**What needs to be done**
The response must be made up of the lines in the entries below that contain "goblet".

**Available records**

- - - -

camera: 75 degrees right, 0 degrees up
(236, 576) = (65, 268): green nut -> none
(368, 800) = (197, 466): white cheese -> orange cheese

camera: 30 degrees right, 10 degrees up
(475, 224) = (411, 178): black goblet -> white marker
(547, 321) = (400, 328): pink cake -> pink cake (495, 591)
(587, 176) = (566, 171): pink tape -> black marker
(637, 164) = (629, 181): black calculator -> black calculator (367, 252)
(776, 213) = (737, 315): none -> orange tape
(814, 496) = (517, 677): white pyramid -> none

- - - -

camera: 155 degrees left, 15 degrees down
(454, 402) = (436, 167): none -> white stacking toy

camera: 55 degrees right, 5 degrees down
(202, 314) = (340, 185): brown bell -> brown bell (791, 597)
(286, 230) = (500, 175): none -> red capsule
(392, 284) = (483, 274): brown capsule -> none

- - - -

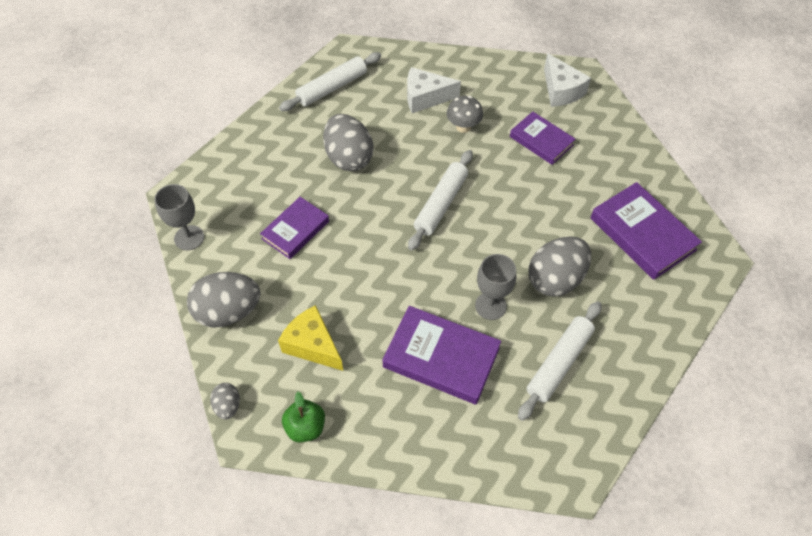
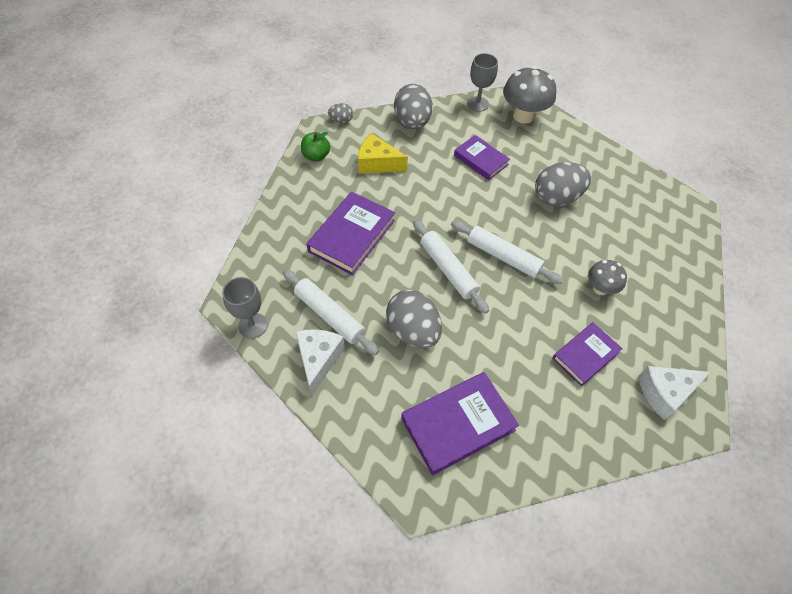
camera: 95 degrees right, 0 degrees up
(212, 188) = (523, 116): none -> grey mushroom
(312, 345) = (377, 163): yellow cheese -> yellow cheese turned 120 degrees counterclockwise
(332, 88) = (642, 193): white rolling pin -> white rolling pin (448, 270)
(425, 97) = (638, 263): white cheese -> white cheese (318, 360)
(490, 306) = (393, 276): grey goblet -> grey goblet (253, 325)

- - - -

**Completed exercise**
(475, 224) = (411, 178): black goblet -> white marker
(490, 306) = (393, 276): grey goblet -> grey goblet (253, 325)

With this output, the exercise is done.